◆ **Assignment**
Repeat, please, exactly the lines from the one that has "- type: size" through the end of the records below, with pictures dropped.

Dataset content Start Marker

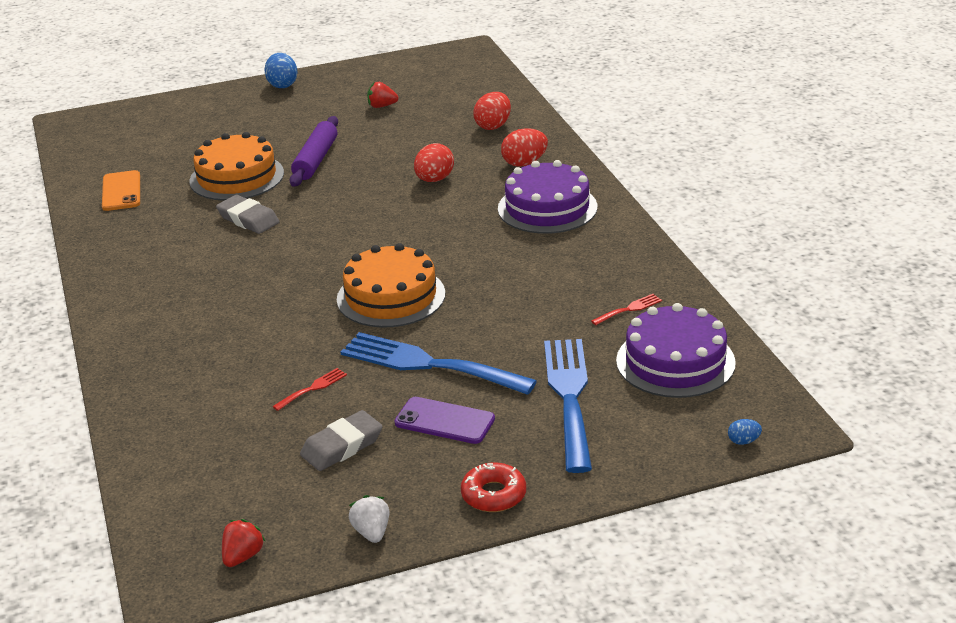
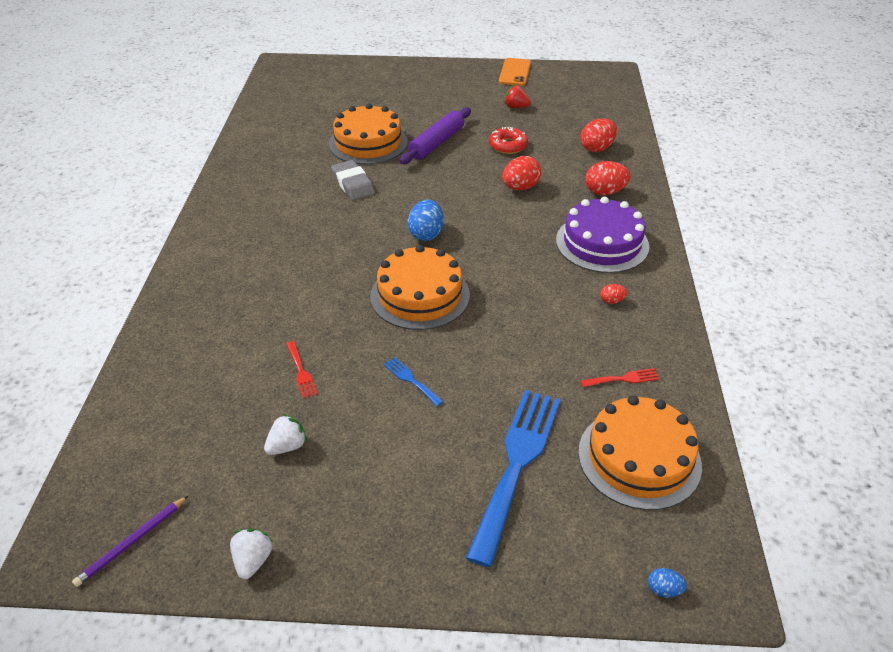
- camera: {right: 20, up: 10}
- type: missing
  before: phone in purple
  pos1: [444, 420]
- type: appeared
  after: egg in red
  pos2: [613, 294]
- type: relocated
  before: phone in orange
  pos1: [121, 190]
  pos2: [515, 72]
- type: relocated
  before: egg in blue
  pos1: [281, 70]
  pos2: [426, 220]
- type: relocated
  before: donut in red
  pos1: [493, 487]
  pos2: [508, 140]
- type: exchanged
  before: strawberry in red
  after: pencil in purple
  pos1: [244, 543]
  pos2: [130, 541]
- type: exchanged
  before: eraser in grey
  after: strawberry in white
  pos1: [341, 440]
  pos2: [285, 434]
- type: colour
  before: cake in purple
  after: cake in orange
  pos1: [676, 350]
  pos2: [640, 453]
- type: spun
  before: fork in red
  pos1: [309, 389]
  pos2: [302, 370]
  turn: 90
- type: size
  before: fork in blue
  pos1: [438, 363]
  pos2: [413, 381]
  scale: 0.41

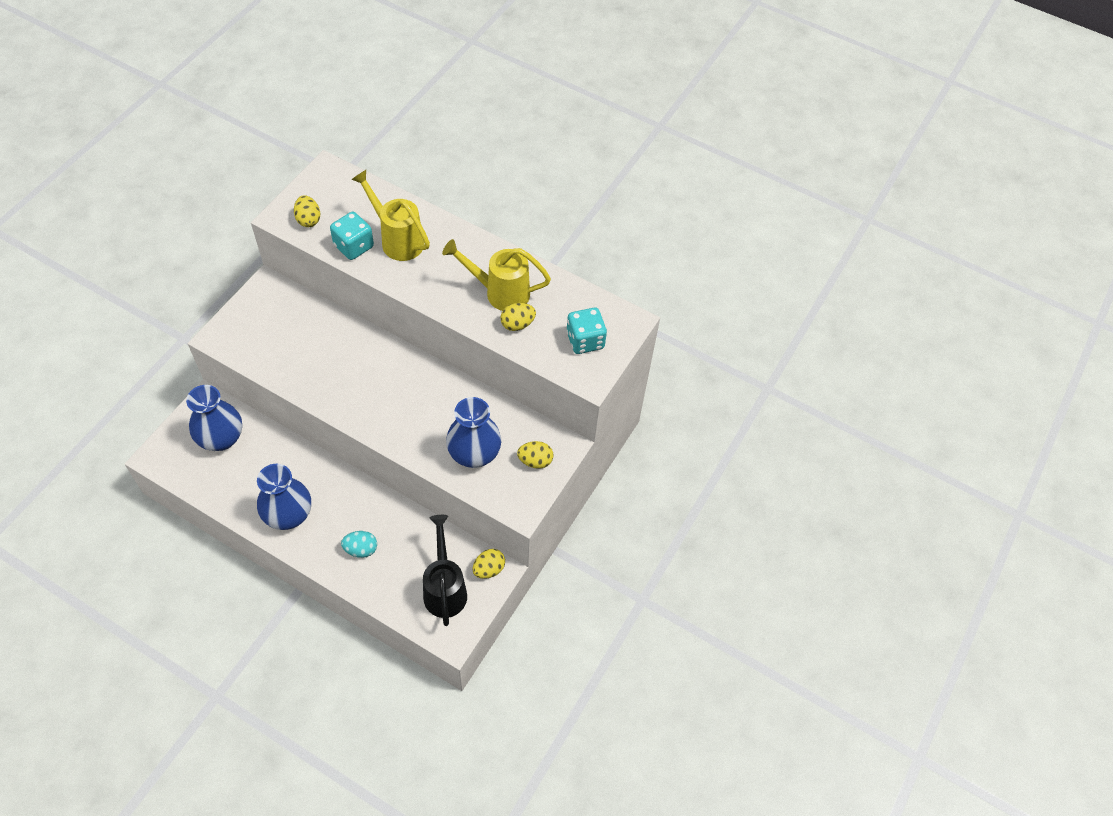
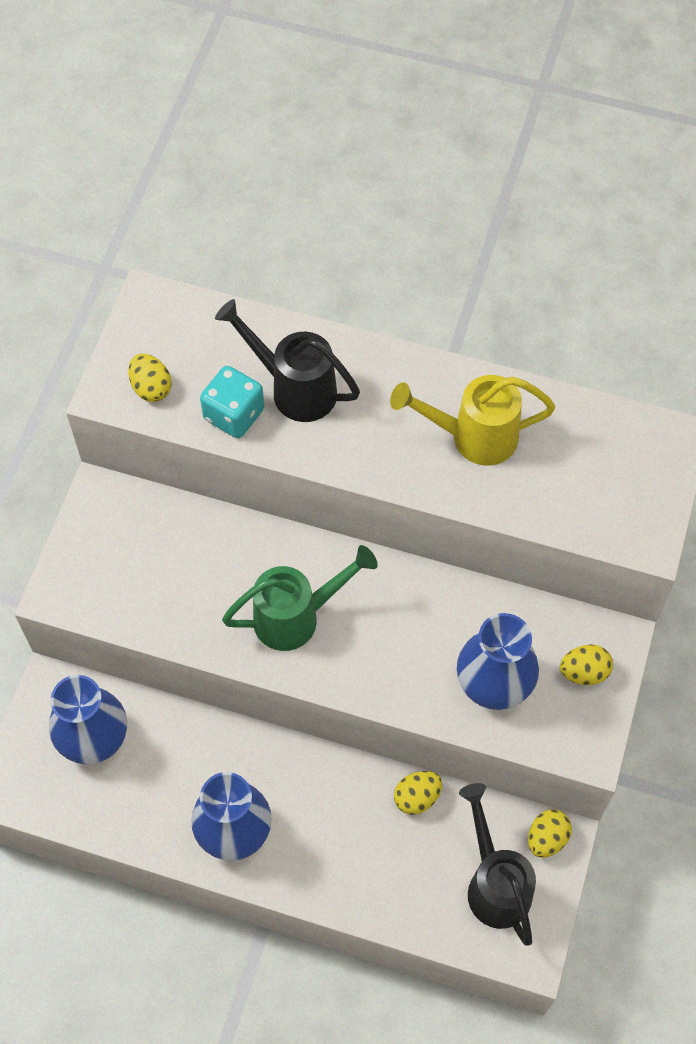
- camera: {right: -10, up: 5}
- type: missing
  before: egg in turquoise
  pos1: [359, 544]
- type: missing
  before: dice in turquoise
  pos1: [586, 331]
- type: appeared
  after: watering can in green
  pos2: [300, 598]
- type: relocated
  before: egg in yellow
  pos1: [518, 317]
  pos2: [418, 793]
- type: colour
  before: watering can in yellow
  after: watering can in black
  pos1: [390, 215]
  pos2: [287, 360]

Dataset content End Marker

◆ **Result of this exercise**
- type: size
  before: fork in blue
  pos1: [438, 363]
  pos2: [413, 381]
  scale: 0.41

- camera: {right: -10, up: 5}
- type: missing
  before: egg in turquoise
  pos1: [359, 544]
- type: missing
  before: dice in turquoise
  pos1: [586, 331]
- type: appeared
  after: watering can in green
  pos2: [300, 598]
- type: relocated
  before: egg in yellow
  pos1: [518, 317]
  pos2: [418, 793]
- type: colour
  before: watering can in yellow
  after: watering can in black
  pos1: [390, 215]
  pos2: [287, 360]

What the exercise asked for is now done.